> _GOAL OF THE EXERCISE_: When you reach the line containing "AUDIO3: DFPlayer -> DY-SV5W" in the entries below, start writing out each line exactly, and stop after the line containing "RFID1 pin IRQ: A5 -> B11".

> _SUPPLIED RECORDS_:

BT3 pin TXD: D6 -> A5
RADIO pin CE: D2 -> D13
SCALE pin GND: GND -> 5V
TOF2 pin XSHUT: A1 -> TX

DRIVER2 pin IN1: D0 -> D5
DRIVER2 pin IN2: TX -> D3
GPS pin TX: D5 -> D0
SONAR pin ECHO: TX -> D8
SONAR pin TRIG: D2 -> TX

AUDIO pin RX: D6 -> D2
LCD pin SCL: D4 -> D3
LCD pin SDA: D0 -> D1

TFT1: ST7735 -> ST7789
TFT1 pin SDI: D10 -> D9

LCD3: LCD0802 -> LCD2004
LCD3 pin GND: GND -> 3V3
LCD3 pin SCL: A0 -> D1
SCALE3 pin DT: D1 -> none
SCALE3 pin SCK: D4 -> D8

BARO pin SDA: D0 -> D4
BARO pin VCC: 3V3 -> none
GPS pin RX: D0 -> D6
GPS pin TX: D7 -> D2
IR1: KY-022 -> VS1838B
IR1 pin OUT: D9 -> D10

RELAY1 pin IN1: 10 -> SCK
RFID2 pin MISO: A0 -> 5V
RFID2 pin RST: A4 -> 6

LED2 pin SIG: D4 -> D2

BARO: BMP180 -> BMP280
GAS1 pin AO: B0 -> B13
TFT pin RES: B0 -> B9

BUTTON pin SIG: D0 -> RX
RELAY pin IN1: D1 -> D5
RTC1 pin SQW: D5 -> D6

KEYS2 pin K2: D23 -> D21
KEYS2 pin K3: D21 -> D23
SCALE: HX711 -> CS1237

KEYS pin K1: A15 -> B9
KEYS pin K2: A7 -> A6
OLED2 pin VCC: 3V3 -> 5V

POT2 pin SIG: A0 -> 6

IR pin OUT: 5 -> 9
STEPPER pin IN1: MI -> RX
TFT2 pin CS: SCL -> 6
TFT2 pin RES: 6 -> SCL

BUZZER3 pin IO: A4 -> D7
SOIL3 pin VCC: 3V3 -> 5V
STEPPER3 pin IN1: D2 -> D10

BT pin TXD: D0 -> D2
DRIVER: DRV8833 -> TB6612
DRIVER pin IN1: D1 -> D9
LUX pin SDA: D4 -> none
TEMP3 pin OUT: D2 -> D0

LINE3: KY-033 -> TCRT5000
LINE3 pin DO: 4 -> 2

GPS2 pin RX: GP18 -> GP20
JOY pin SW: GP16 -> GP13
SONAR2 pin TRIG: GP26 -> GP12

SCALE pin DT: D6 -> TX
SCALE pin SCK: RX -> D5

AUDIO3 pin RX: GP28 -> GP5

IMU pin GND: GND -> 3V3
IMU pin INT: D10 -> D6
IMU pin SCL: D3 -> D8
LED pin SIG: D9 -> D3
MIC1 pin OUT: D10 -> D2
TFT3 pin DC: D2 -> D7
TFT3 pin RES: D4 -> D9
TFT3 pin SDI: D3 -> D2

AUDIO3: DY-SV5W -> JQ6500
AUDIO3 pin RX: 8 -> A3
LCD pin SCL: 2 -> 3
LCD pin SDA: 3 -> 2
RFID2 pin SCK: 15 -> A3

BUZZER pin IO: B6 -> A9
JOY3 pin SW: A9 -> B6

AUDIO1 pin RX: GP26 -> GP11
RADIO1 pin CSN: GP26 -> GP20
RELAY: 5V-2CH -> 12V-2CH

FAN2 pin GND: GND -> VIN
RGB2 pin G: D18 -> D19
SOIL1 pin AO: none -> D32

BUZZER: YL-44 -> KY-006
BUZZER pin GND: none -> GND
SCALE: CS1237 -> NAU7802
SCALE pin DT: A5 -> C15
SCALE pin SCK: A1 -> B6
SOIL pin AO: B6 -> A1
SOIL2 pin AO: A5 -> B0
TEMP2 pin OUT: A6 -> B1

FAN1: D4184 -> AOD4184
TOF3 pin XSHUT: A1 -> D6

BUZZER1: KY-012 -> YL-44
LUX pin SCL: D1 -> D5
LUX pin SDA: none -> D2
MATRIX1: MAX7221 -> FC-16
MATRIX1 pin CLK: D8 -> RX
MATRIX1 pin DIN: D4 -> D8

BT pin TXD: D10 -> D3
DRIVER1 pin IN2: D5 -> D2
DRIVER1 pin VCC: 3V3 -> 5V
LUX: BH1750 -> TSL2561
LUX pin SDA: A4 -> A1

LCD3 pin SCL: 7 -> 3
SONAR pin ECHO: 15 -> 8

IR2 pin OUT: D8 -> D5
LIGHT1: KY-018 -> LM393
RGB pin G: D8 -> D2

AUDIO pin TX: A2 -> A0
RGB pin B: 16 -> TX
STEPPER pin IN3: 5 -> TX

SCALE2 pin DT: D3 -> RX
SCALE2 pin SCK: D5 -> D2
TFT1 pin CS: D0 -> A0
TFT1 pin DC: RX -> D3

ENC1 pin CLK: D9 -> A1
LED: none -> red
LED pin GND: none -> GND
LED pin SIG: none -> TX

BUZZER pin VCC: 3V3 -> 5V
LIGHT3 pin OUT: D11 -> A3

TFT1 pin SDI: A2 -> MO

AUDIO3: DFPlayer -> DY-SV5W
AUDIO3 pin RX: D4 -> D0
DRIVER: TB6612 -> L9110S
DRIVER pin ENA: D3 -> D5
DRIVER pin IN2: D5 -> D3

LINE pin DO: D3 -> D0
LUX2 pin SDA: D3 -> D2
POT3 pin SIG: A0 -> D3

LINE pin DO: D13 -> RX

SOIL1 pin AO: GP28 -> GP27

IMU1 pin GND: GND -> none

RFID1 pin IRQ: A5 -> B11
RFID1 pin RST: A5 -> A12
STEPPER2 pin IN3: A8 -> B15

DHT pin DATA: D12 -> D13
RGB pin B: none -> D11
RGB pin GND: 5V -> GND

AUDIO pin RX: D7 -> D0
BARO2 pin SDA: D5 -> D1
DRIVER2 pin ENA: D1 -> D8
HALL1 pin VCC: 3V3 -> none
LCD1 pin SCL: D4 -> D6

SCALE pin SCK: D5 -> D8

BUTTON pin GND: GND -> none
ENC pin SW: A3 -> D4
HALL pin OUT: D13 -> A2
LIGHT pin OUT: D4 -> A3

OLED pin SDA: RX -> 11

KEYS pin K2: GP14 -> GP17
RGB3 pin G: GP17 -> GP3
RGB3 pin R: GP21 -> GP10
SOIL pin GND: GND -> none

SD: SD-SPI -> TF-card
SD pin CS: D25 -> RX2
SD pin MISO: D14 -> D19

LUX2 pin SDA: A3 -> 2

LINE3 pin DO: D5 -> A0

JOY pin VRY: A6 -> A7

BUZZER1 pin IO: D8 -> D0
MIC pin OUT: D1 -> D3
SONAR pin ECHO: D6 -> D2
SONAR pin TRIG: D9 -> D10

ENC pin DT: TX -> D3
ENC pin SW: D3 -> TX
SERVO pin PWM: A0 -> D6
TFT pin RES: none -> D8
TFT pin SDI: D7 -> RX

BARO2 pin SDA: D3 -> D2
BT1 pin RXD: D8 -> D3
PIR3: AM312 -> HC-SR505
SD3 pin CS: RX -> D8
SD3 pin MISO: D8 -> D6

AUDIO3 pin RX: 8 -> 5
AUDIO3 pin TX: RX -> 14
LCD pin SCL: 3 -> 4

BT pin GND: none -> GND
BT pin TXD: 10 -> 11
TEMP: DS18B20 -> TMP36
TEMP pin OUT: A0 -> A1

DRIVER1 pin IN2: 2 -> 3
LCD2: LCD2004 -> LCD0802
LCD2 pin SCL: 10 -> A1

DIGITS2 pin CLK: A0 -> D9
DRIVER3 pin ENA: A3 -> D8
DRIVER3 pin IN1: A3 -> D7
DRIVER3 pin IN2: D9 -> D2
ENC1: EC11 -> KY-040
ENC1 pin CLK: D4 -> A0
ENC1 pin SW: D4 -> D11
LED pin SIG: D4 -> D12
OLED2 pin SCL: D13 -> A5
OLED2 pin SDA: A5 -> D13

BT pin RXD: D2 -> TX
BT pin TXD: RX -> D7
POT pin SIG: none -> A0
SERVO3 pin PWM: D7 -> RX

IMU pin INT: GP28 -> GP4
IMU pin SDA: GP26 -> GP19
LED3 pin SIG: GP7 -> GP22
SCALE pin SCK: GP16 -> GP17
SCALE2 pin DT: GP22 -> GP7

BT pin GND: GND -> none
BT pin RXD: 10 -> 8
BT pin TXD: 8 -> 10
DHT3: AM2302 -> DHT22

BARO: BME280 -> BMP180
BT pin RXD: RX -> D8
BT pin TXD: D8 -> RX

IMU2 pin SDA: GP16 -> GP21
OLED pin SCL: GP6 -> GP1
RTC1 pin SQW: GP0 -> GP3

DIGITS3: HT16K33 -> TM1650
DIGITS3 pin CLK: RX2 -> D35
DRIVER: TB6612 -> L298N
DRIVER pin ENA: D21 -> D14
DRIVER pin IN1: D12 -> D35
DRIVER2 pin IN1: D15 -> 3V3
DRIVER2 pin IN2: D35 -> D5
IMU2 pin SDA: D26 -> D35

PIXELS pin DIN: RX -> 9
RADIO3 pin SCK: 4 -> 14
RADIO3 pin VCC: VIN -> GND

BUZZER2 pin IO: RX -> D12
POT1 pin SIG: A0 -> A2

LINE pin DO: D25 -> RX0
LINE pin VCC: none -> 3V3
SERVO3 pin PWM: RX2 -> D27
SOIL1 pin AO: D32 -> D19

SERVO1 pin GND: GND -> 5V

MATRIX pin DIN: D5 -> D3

> _COMPLETED TASK_:
AUDIO3: DFPlayer -> DY-SV5W
AUDIO3 pin RX: D4 -> D0
DRIVER: TB6612 -> L9110S
DRIVER pin ENA: D3 -> D5
DRIVER pin IN2: D5 -> D3

LINE pin DO: D3 -> D0
LUX2 pin SDA: D3 -> D2
POT3 pin SIG: A0 -> D3

LINE pin DO: D13 -> RX

SOIL1 pin AO: GP28 -> GP27

IMU1 pin GND: GND -> none

RFID1 pin IRQ: A5 -> B11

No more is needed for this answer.